▶ [EXERCISE AIM]: Set the records down again exactly, apart from any pictures in them.

═══ STUDY MATERIAL

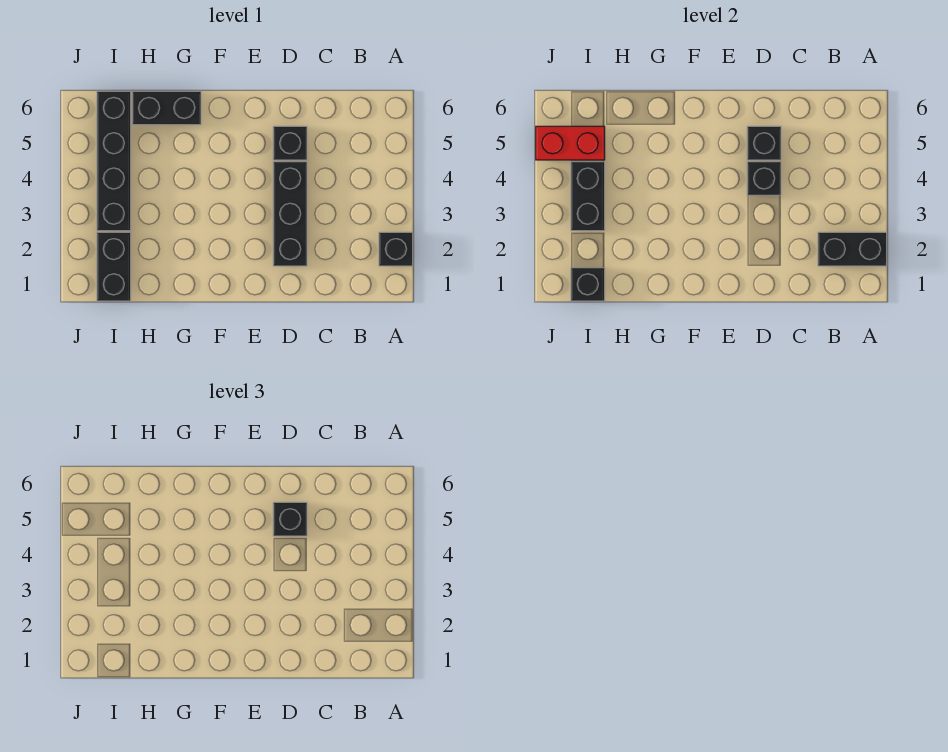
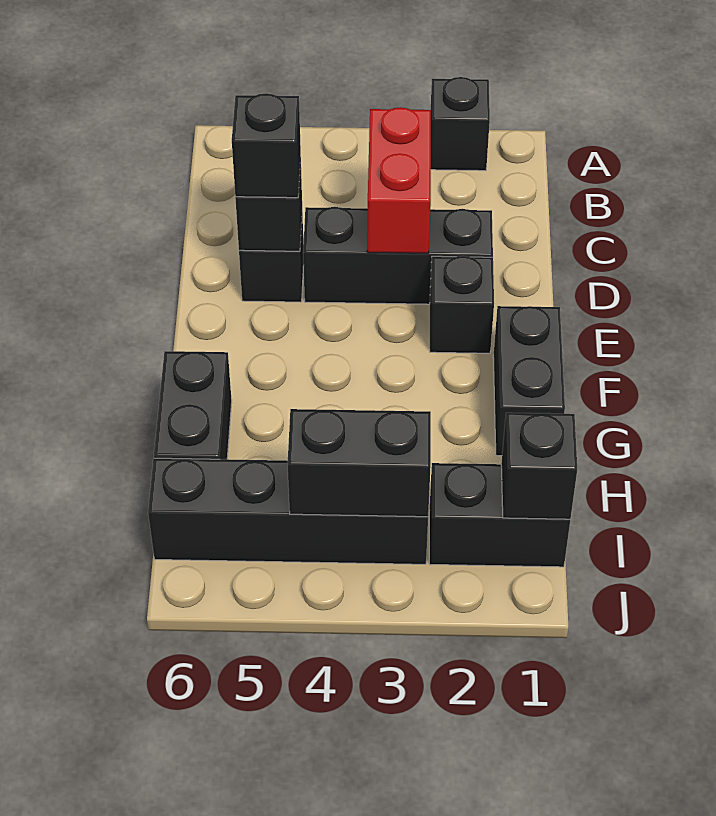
black brick A2:B2 level 2 -> black brick F1:G1 level 1
black brick D4 level 2 -> black brick E2 level 1
red brick I5:J5 level 2 -> red brick C3:D3 level 2

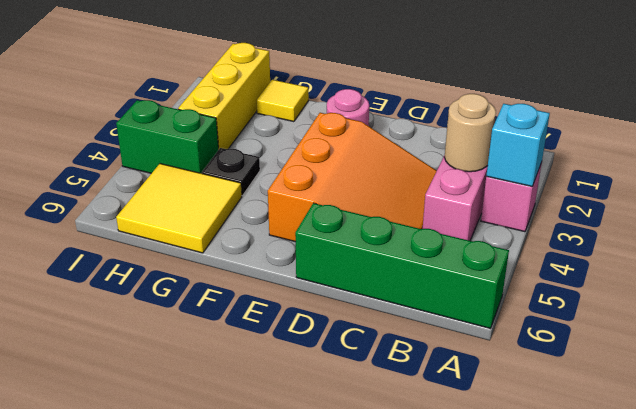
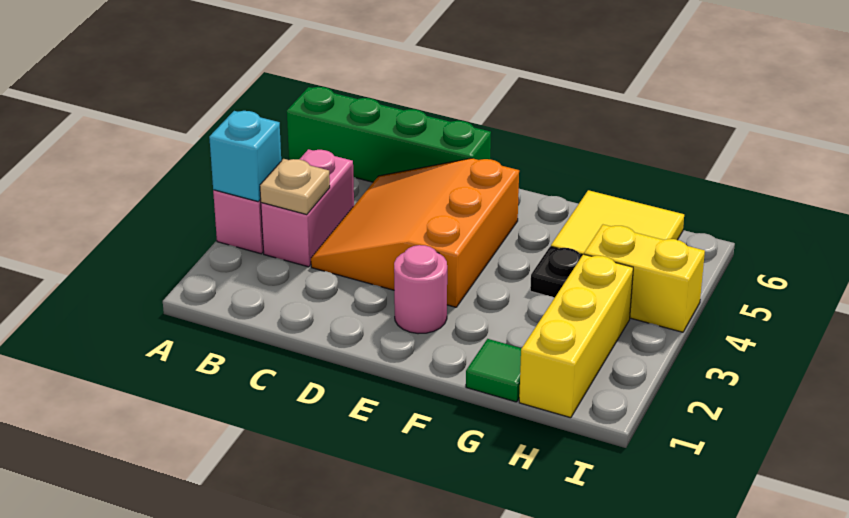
tan round brick B3 level 2 -> tan plate B3 level 2
yellow tile G1 level 1 -> green tile G1 level 1
green brick H4:I4 level 1 -> yellow brick H4:I4 level 1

══════

▶ [RESULT FOR THIS EXERCISE]:
black brick A2:B2 level 2 -> black brick F1:G1 level 1
black brick D4 level 2 -> black brick E2 level 1
red brick I5:J5 level 2 -> red brick C3:D3 level 2

tan round brick B3 level 2 -> tan plate B3 level 2
yellow tile G1 level 1 -> green tile G1 level 1
green brick H4:I4 level 1 -> yellow brick H4:I4 level 1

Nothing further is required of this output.